§ **Exercise requirements**
Set out every one of the rows below as a Markdown table with two columns, No. and Line, giving each line its number and skipping blank lines. Leave the pictures out of the table.
══════
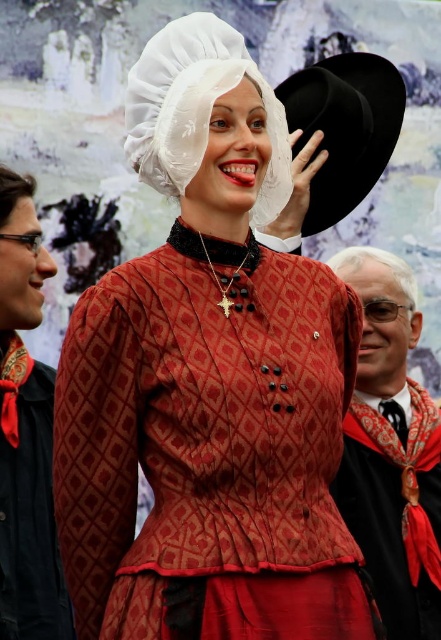
Based on the scene description, which object is located higher in the image between the matte red dress at center and the white sheer bonnet at center?

The white sheer bonnet at center is higher because it is stated that the matte red dress at center is positioned under it.

From the picture: You are a photographer at a historical event. You want to take a photo of the matte red dress at center and the smooth black hat at right. If you need to ensure both objects are in focus, which object should you focus on first?

The matte red dress at center is larger in size than the smooth black hat at right, so you should focus on the matte red dress at center first to ensure both are in focus.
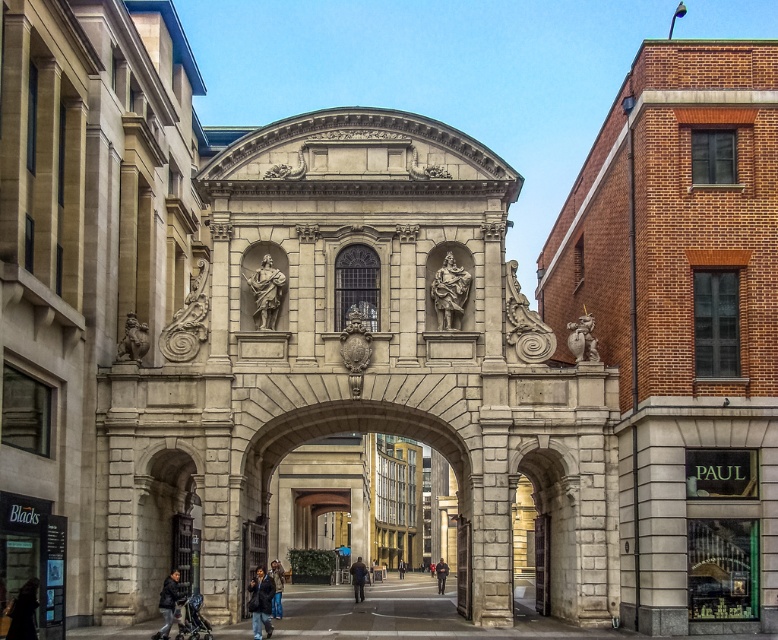
Question: Which point appears closest to the camera in this image?

Choices:
 (A) tap(542, 598)
 (B) tap(398, 563)

Answer: (A)

Question: Which of these objects is positioned closest to the dark brown leather jacket at center?

Choices:
 (A) polished stone statue at center-left
 (B) dark blue jeans at lower center
 (C) dark blue jacket at lower left
 (D) dark blue jacket at center

Answer: (B)

Question: Can you confirm if dark blue jacket at lower left is positioned to the left of dark brown leather jacket at center?

Choices:
 (A) no
 (B) yes

Answer: (B)

Question: Which of the following is the closest to the observer?

Choices:
 (A) (401, 572)
 (B) (454, 296)
 (C) (359, 579)
 (D) (18, 637)

Answer: (D)

Question: Does polished stone statue at center appear on the left side of dark blue jacket at lower left?

Choices:
 (A) no
 (B) yes

Answer: (A)

Question: Is dark brown leather jacket at center thinner than dark gray jacket at center?

Choices:
 (A) yes
 (B) no

Answer: (B)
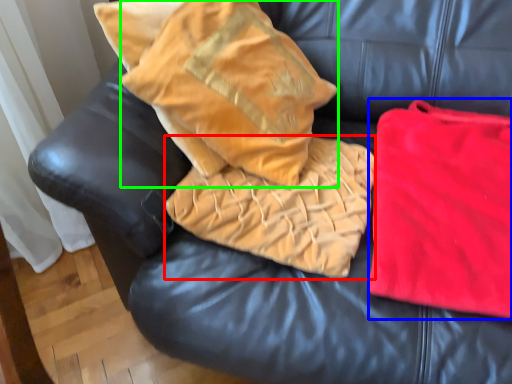
Question: Which object is positioned farthest from cloth (highlighted by a red box)? Select from material (highlighted by a blue box) and throw pillow (highlighted by a green box).

Choices:
 (A) material
 (B) throw pillow

Answer: (A)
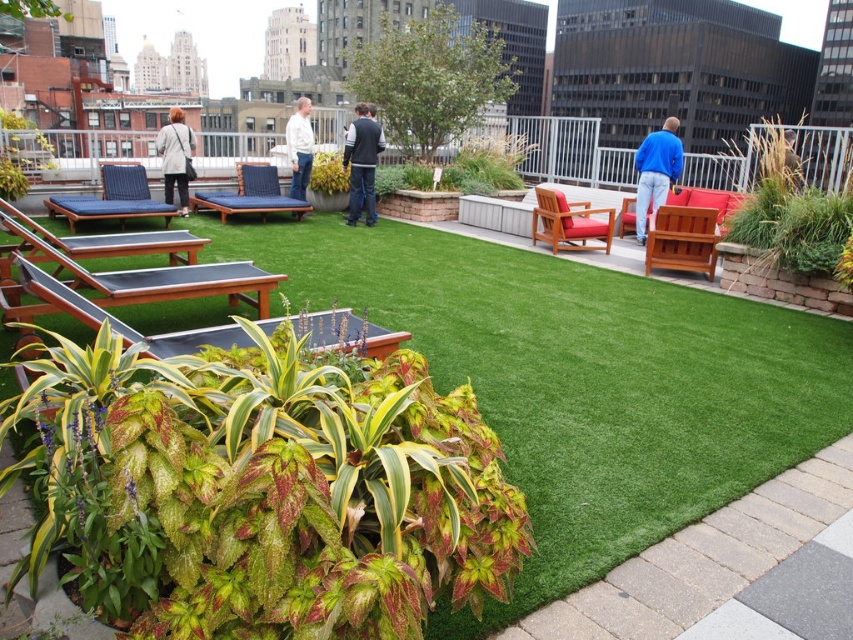
In the scene shown: Can you confirm if dark gray sweater at center is positioned above light gray fabric jacket at upper left?

No.

Which of these two, dark gray sweater at center or light gray fabric jacket at upper left, stands taller?

light gray fabric jacket at upper left

This screenshot has height=640, width=853. I want to click on dark gray sweater at center, so click(x=363, y=163).

Does point (788, 266) come behind point (300, 179)?

No, it is in front of (300, 179).

Is point (735, 225) in front of point (300, 156)?

Yes, point (735, 225) is closer to viewer.

Is point (781, 164) positioned behind point (291, 193)?

That is False.

Identify the location of green grass at center. The height and width of the screenshot is (640, 853). (795, 198).

Can you confirm if blue cotton shirt at center is wider than dark gray sweater at center?

Yes.

Is blue cotton shirt at center positioned before dark gray sweater at center?

Yes, blue cotton shirt at center is closer to the viewer.

Who is more forward, (662, 131) or (352, 216)?

Positioned in front is point (662, 131).

In order to click on blue cotton shirt at center in this screenshot , I will do `click(654, 172)`.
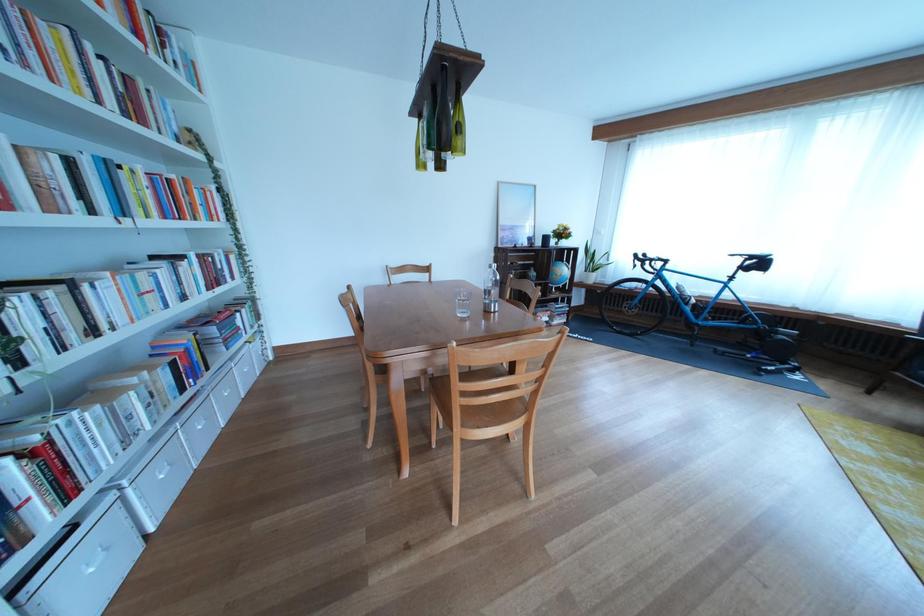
══════
§ **Problem solution**
| No. | Line |
|---|---|
| 1 | Based on the scene description, which object is located higher in the image between the matte red dress at center and the white sheer bonnet at center? |
| 2 | The white sheer bonnet at center is higher because it is stated that the matte red dress at center is positioned under it. |
| 3 | From the picture: You are a photographer at a historical event. You want to take a photo of the matte red dress at center and the smooth black hat at right. If you need to ensure both objects are in focus, which object should you focus on first? |
| 4 | The matte red dress at center is larger in size than the smooth black hat at right, so you should focus on the matte red dress at center first to ensure both are in focus. |
| 5 | Question: Which point appears closest to the camera in this image? |
| 6 | Choices: |
| 7 |  (A) tap(542, 598) |
| 8 |  (B) tap(398, 563) |
| 9 | Answer: (A) |
| 10 | Question: Which of these objects is positioned closest to the dark brown leather jacket at center? |
| 11 | Choices: |
| 12 |  (A) polished stone statue at center-left |
| 13 |  (B) dark blue jeans at lower center |
| 14 |  (C) dark blue jacket at lower left |
| 15 |  (D) dark blue jacket at center |
| 16 | Answer: (B) |
| 17 | Question: Can you confirm if dark blue jacket at lower left is positioned to the left of dark brown leather jacket at center? |
| 18 | Choices: |
| 19 |  (A) no |
| 20 |  (B) yes |
| 21 | Answer: (B) |
| 22 | Question: Which of the following is the closest to the observer? |
| 23 | Choices: |
| 24 |  (A) (401, 572) |
| 25 |  (B) (454, 296) |
| 26 |  (C) (359, 579) |
| 27 |  (D) (18, 637) |
| 28 | Answer: (D) |
| 29 | Question: Does polished stone statue at center appear on the left side of dark blue jacket at lower left? |
| 30 | Choices: |
| 31 |  (A) no |
| 32 |  (B) yes |
| 33 | Answer: (A) |
| 34 | Question: Is dark brown leather jacket at center thinner than dark gray jacket at center? |
| 35 | Choices: |
| 36 |  (A) yes |
| 37 |  (B) no |
| 38 | Answer: (B) |
| 39 | Question: Which object is positioned farthest from cloth (highlighted by a red box)? Select from material (highlighted by a blue box) and throw pillow (highlighted by a green box). |
| 40 | Choices: |
| 41 |  (A) material |
| 42 |  (B) throw pillow |
| 43 | Answer: (A) |
| 44 | In the scene shown: Can you confirm if dark gray sweater at center is positioned above light gray fabric jacket at upper left? |
| 45 | No. |
| 46 | Which of these two, dark gray sweater at center or light gray fabric jacket at upper left, stands taller? |
| 47 | light gray fabric jacket at upper left |
| 48 | This screenshot has height=640, width=853. I want to click on dark gray sweater at center, so click(x=363, y=163). |
| 49 | Does point (788, 266) come behind point (300, 179)? |
| 50 | No, it is in front of (300, 179). |
| 51 | Is point (735, 225) in front of point (300, 156)? |
| 52 | Yes, point (735, 225) is closer to viewer. |
| 53 | Is point (781, 164) positioned behind point (291, 193)? |
| 54 | That is False. |
| 55 | Identify the location of green grass at center. The height and width of the screenshot is (640, 853). (795, 198). |
| 56 | Can you confirm if blue cotton shirt at center is wider than dark gray sweater at center? |
| 57 | Yes. |
| 58 | Is blue cotton shirt at center positioned before dark gray sweater at center? |
| 59 | Yes, blue cotton shirt at center is closer to the viewer. |
| 60 | Who is more forward, (662, 131) or (352, 216)? |
| 61 | Positioned in front is point (662, 131). |
| 62 | In order to click on blue cotton shirt at center in this screenshot , I will do `click(654, 172)`. |